* Records shown:

.....

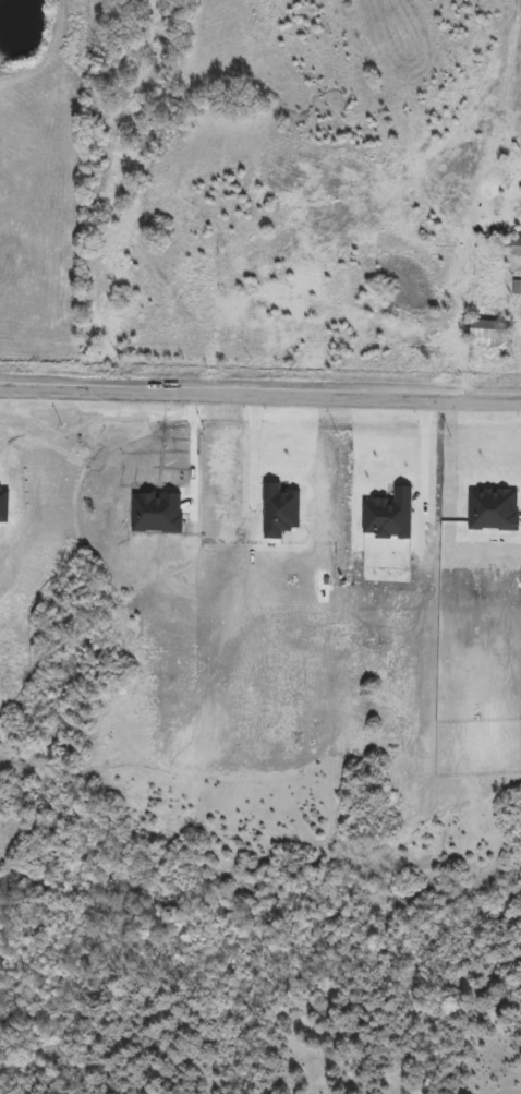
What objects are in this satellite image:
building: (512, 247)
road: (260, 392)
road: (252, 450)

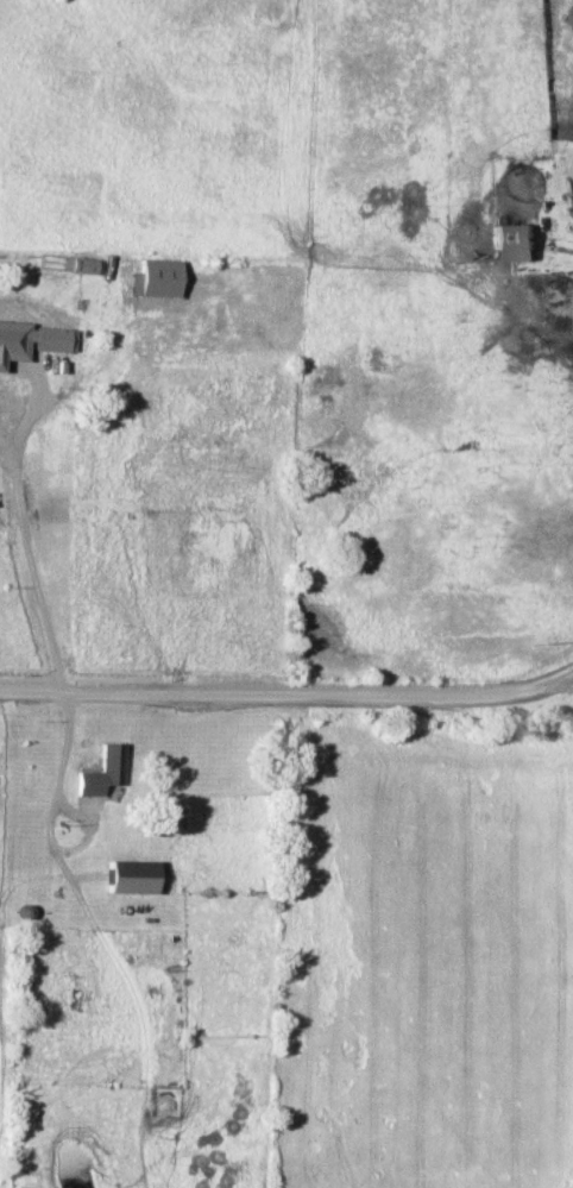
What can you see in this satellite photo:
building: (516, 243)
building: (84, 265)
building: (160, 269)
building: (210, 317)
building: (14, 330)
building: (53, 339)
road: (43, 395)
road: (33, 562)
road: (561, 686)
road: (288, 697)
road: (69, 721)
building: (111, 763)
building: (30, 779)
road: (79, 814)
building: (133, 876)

.....

* Goal of the exercise:
Please write out all the data word for word, but keep every picture out.

* Answer below:
What objects are in this satellite image:
building: (512, 247)
road: (260, 392)
road: (252, 450)

What can you see in this satellite photo:
building: (516, 243)
building: (84, 265)
building: (160, 269)
building: (210, 317)
building: (14, 330)
building: (53, 339)
road: (43, 395)
road: (33, 562)
road: (561, 686)
road: (288, 697)
road: (69, 721)
building: (111, 763)
building: (30, 779)
road: (79, 814)
building: (133, 876)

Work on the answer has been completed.